Information given:

[Start of Attachment]

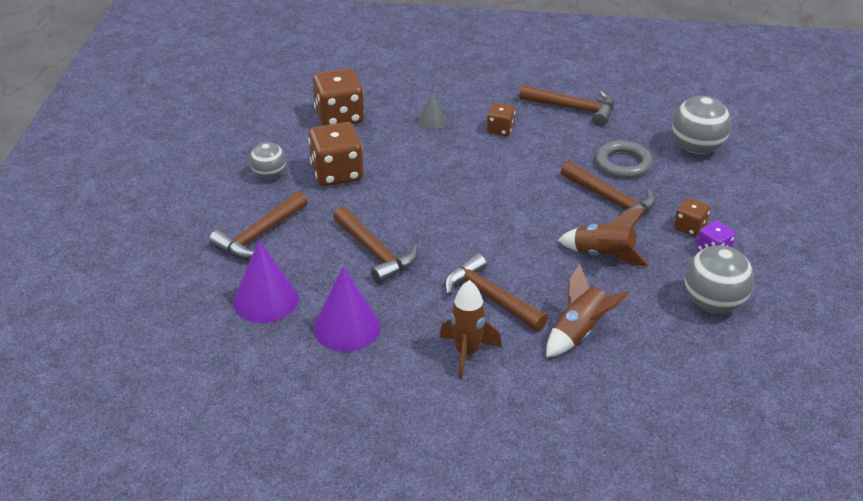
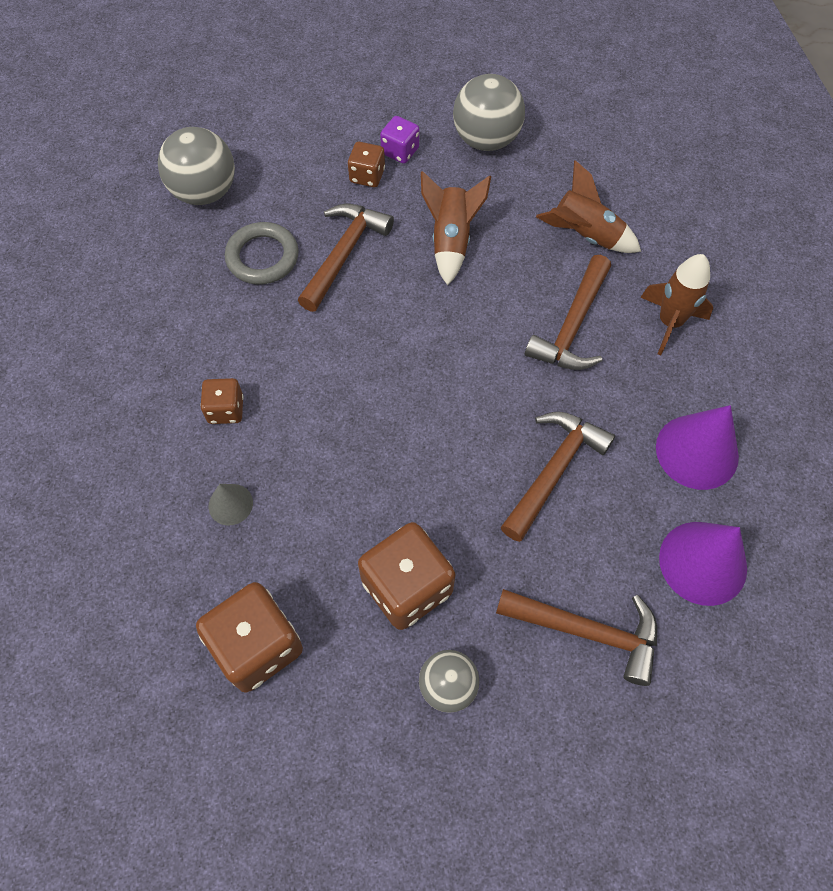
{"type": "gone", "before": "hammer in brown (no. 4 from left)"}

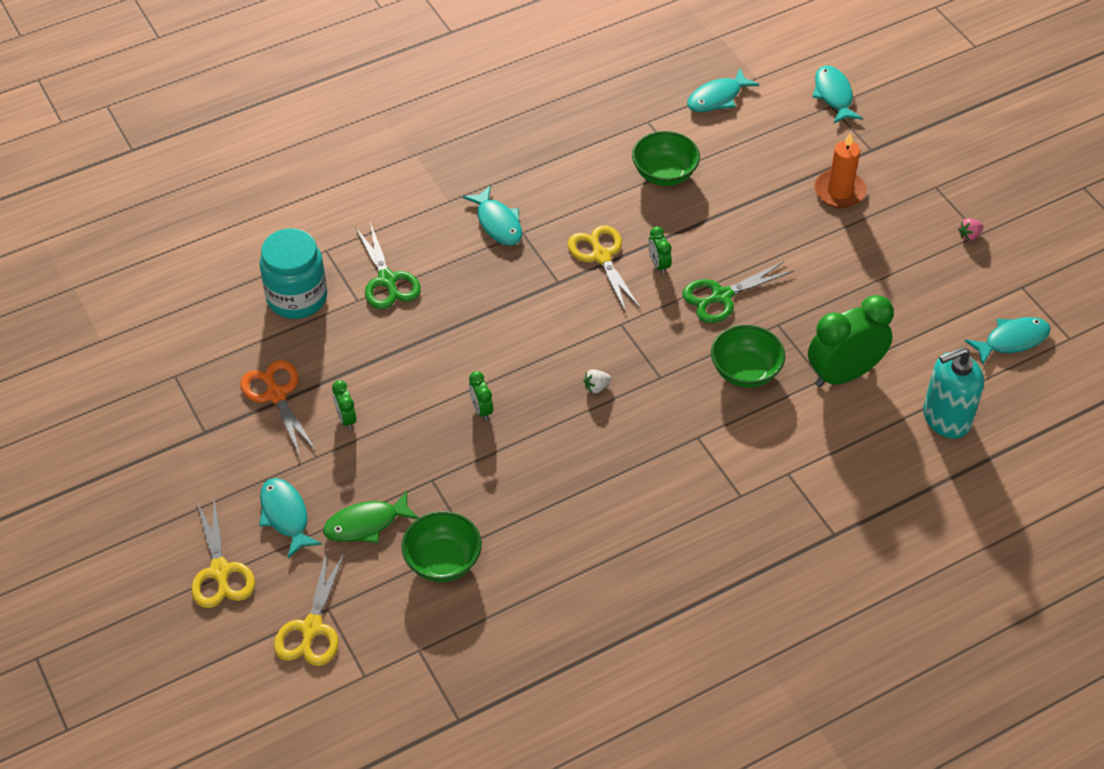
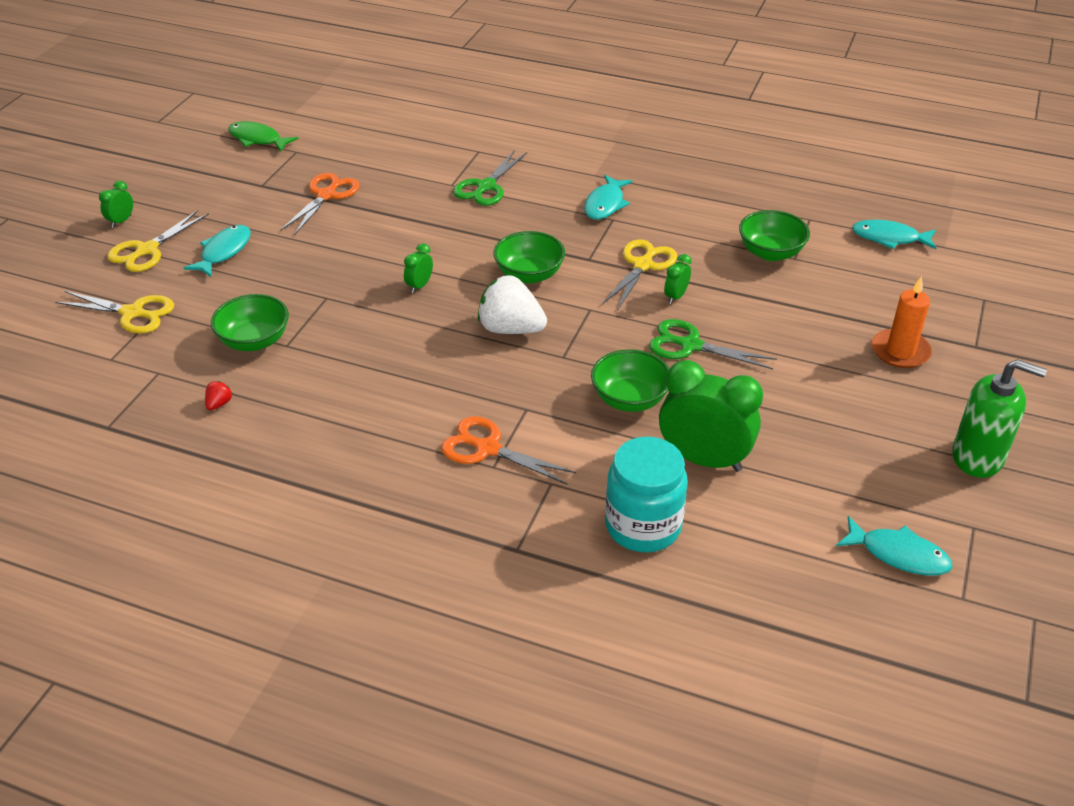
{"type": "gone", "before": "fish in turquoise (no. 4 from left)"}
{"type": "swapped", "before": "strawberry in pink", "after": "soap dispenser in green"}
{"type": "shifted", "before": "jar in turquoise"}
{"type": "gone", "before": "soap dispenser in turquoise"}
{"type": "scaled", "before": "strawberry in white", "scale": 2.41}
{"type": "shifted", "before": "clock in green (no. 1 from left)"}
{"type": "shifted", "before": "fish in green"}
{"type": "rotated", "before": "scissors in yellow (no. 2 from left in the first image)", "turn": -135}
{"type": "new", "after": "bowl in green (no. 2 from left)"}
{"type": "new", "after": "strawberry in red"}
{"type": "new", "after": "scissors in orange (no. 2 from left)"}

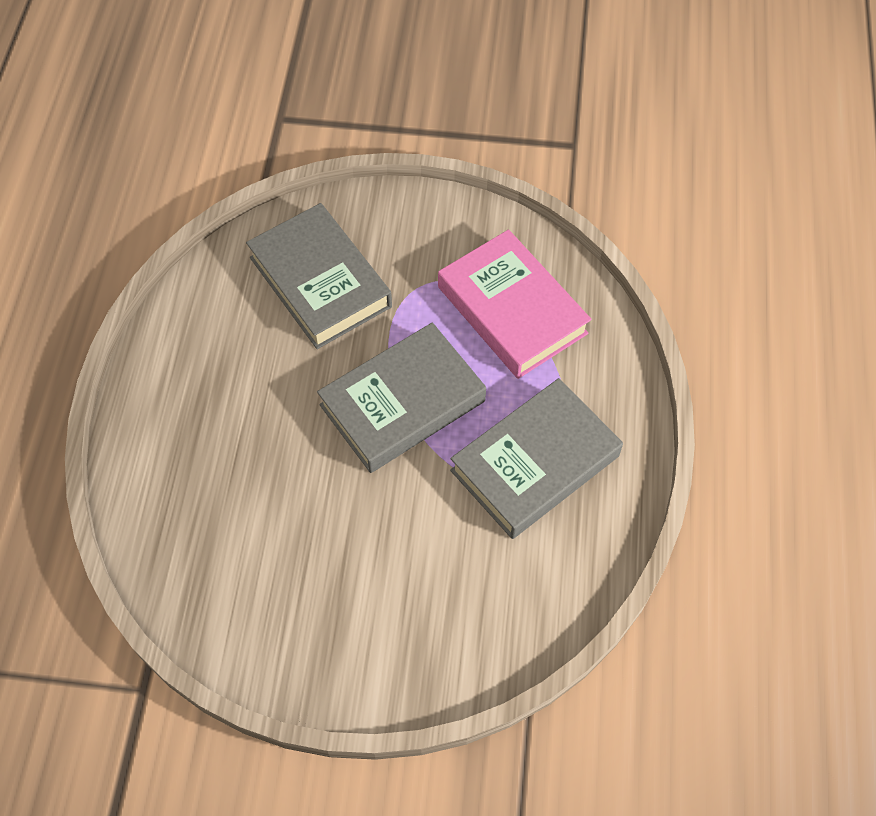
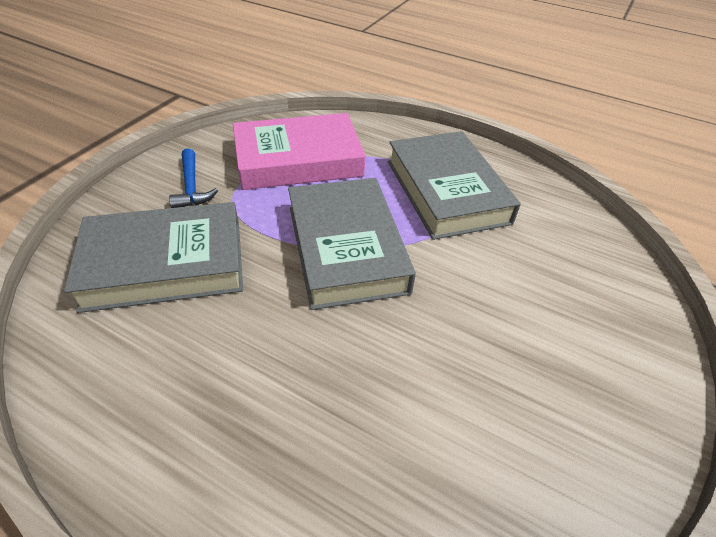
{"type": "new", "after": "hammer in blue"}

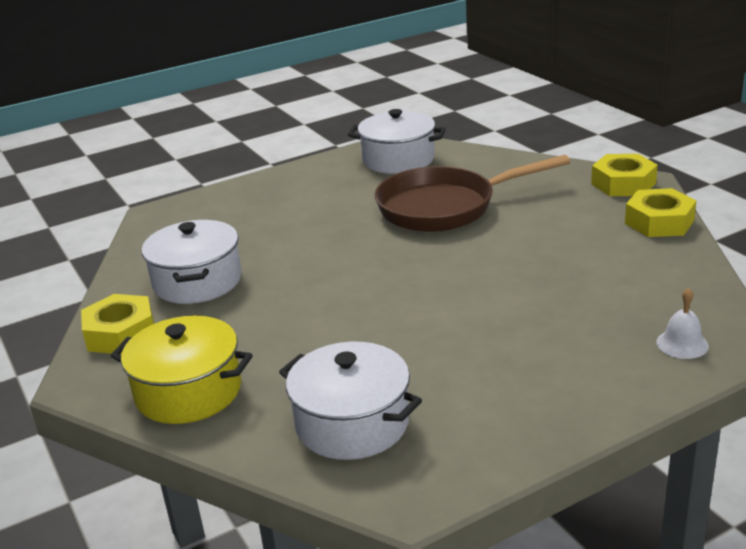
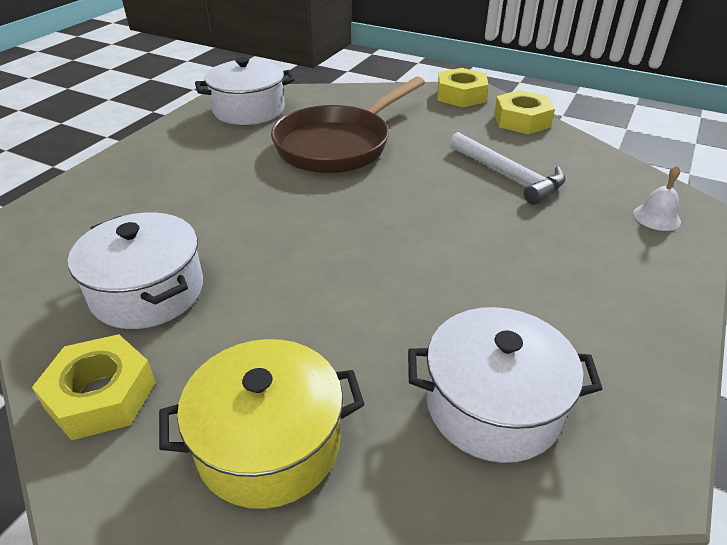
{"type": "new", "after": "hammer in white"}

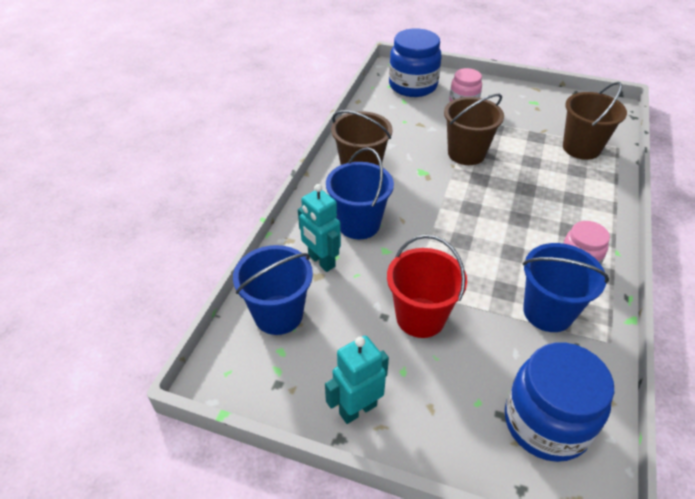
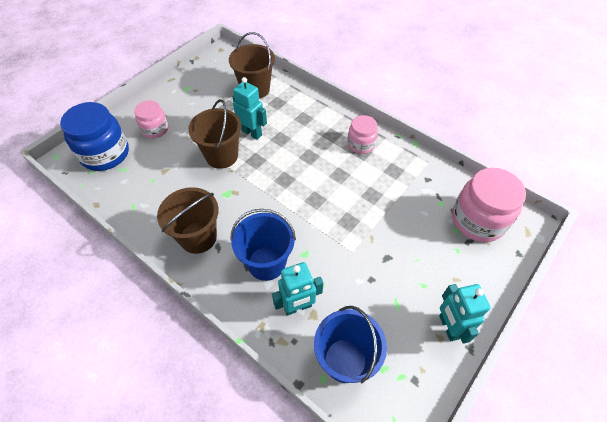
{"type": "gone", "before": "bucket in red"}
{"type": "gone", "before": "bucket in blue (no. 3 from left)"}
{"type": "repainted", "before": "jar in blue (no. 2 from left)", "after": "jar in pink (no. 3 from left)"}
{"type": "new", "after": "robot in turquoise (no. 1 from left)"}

[End of Attachment]

Task goal: Write the entries above out in full, exactly, with no images.

Solution to the problem:
{"type": "gone", "before": "hammer in brown (no. 4 from left)"}

{"type": "gone", "before": "fish in turquoise (no. 4 from left)"}
{"type": "swapped", "before": "strawberry in pink", "after": "soap dispenser in green"}
{"type": "shifted", "before": "jar in turquoise"}
{"type": "gone", "before": "soap dispenser in turquoise"}
{"type": "scaled", "before": "strawberry in white", "scale": 2.41}
{"type": "shifted", "before": "clock in green (no. 1 from left)"}
{"type": "shifted", "before": "fish in green"}
{"type": "rotated", "before": "scissors in yellow (no. 2 from left in the first image)", "turn": -135}
{"type": "new", "after": "bowl in green (no. 2 from left)"}
{"type": "new", "after": "strawberry in red"}
{"type": "new", "after": "scissors in orange (no. 2 from left)"}

{"type": "new", "after": "hammer in blue"}

{"type": "new", "after": "hammer in white"}

{"type": "gone", "before": "bucket in red"}
{"type": "gone", "before": "bucket in blue (no. 3 from left)"}
{"type": "repainted", "before": "jar in blue (no. 2 from left)", "after": "jar in pink (no. 3 from left)"}
{"type": "new", "after": "robot in turquoise (no. 1 from left)"}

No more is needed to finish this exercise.